# START OF SUPPLIED DATA

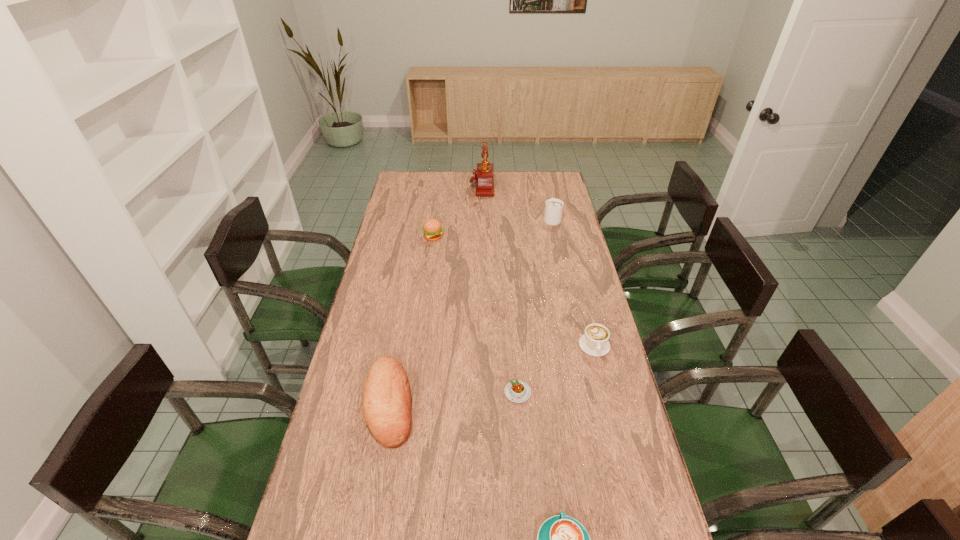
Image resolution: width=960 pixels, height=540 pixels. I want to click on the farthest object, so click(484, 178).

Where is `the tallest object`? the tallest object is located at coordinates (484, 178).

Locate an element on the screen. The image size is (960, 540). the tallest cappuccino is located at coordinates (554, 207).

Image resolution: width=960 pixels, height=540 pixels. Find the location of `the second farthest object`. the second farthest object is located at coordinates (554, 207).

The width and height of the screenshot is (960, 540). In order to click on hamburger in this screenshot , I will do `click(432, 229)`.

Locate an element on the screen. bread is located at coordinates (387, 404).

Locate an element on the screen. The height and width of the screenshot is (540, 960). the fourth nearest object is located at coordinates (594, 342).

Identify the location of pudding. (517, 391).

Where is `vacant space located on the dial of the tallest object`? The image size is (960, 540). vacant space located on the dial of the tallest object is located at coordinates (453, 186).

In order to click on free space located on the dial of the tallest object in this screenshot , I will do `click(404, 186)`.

# END OF SUPPLIED DATA

Can you lay out every line of the records above as a numbered list, leaving out the blank lines and the pictures?

1. Image resolution: width=960 pixels, height=540 pixels. I want to click on the farthest object, so click(484, 178).
2. Where is `the tallest object`? the tallest object is located at coordinates (484, 178).
3. Locate an element on the screen. The image size is (960, 540). the tallest cappuccino is located at coordinates (554, 207).
4. Image resolution: width=960 pixels, height=540 pixels. Find the location of `the second farthest object`. the second farthest object is located at coordinates (554, 207).
5. The width and height of the screenshot is (960, 540). In order to click on hamburger in this screenshot , I will do `click(432, 229)`.
6. Locate an element on the screen. bread is located at coordinates (387, 404).
7. Locate an element on the screen. The height and width of the screenshot is (540, 960). the fourth nearest object is located at coordinates (594, 342).
8. Identify the location of pudding. (517, 391).
9. Where is `vacant space located on the dial of the tallest object`? The image size is (960, 540). vacant space located on the dial of the tallest object is located at coordinates (453, 186).
10. In order to click on free space located on the dial of the tallest object in this screenshot , I will do `click(404, 186)`.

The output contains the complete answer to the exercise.